Problem details: Beginning with the line that contains "(153, 189) = (346, 665): turquoise" in the material below, print each line exactly until the line that contains "(374, 401) = (351, 363): pink" has been printed, then stop.

################

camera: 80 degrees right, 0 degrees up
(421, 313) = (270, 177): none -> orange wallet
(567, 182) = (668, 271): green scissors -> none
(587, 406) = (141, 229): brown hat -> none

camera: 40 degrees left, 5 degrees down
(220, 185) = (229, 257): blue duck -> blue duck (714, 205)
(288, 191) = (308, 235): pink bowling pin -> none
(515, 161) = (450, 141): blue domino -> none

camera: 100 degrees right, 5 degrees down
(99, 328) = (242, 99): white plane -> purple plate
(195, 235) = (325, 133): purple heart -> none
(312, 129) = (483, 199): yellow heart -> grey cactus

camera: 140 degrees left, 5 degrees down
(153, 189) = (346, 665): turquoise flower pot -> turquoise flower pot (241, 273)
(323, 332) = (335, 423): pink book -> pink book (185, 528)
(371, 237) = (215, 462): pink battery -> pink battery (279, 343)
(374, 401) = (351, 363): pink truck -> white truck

################

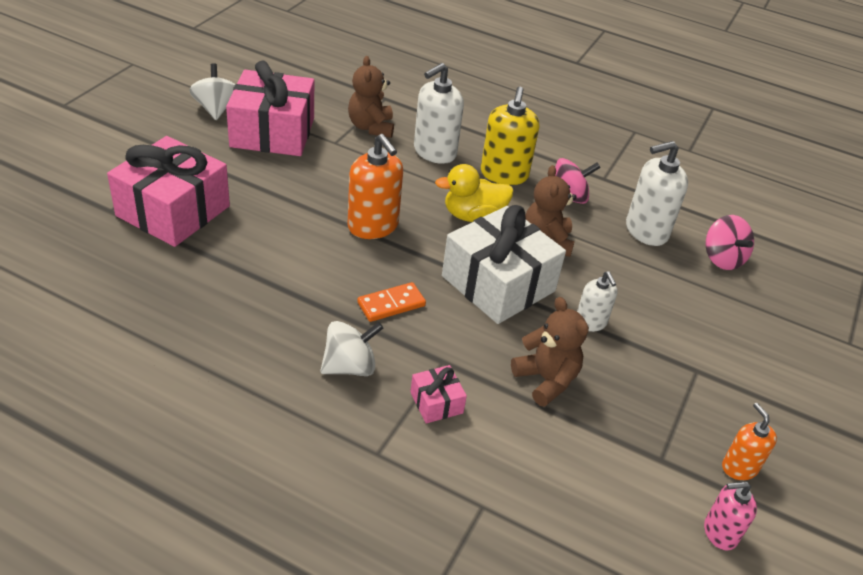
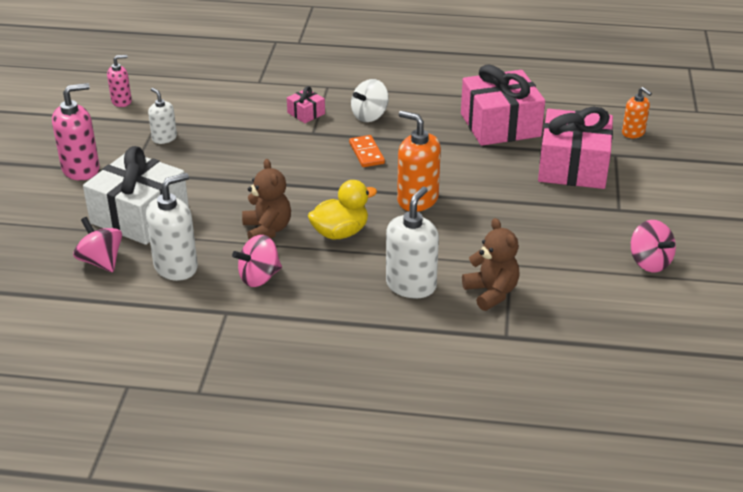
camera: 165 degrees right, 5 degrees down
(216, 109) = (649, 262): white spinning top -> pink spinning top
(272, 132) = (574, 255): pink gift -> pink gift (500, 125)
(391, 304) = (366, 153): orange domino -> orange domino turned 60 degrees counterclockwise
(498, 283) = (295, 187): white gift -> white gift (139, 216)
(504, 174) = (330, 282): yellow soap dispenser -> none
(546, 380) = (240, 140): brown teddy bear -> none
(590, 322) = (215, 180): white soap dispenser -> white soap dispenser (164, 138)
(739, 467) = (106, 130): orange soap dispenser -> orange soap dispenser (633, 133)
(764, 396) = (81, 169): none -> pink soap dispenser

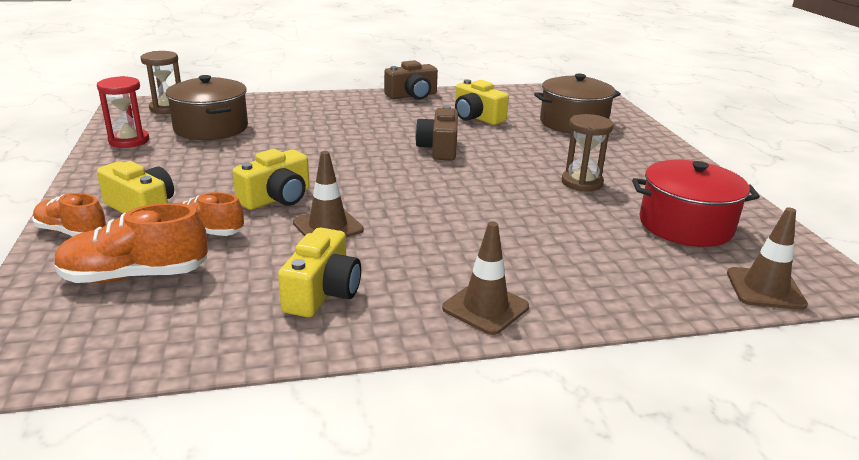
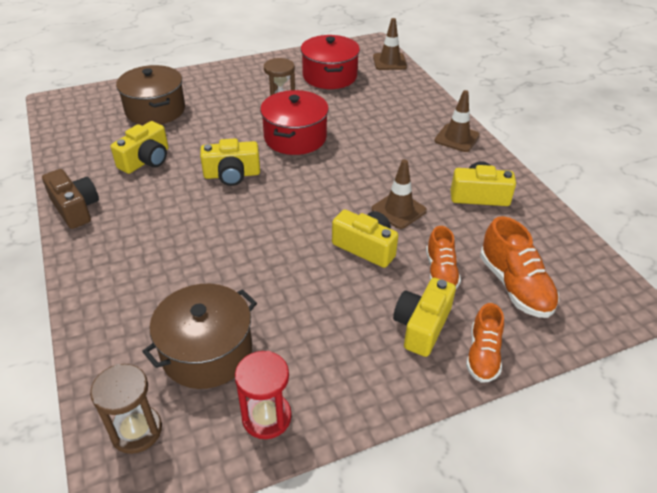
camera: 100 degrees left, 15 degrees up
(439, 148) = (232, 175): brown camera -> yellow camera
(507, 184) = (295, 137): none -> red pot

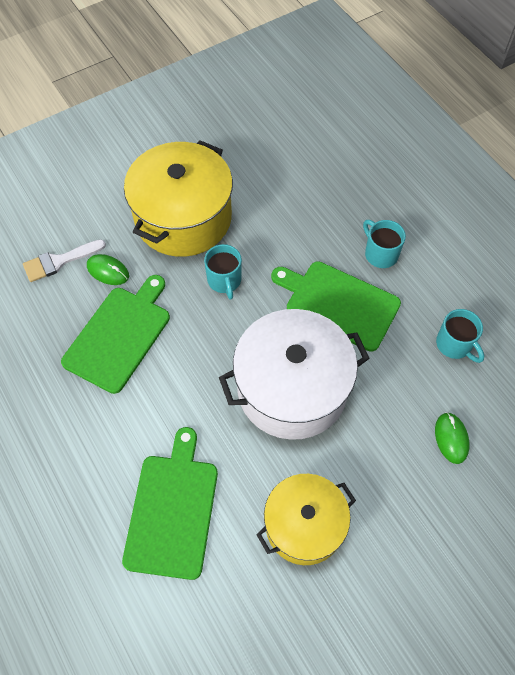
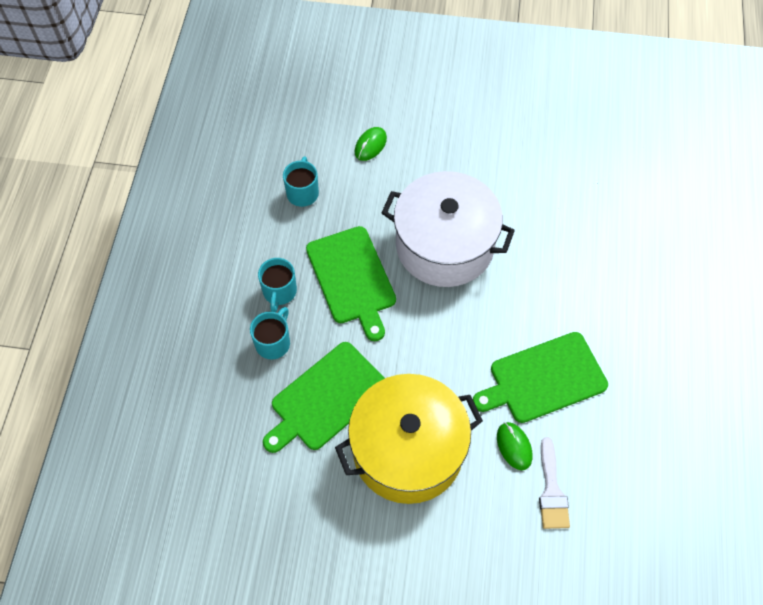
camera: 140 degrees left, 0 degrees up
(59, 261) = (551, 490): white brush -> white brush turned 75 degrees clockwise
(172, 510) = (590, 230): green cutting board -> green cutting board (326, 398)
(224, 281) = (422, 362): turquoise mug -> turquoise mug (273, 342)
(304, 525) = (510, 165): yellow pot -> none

################

Written reply:
(153, 189) = (346, 665): turquoise flower pot -> turquoise flower pot (241, 273)
(323, 332) = (335, 423): pink book -> pink book (185, 528)
(371, 237) = (215, 462): pink battery -> pink battery (279, 343)
(374, 401) = (351, 363): pink truck -> white truck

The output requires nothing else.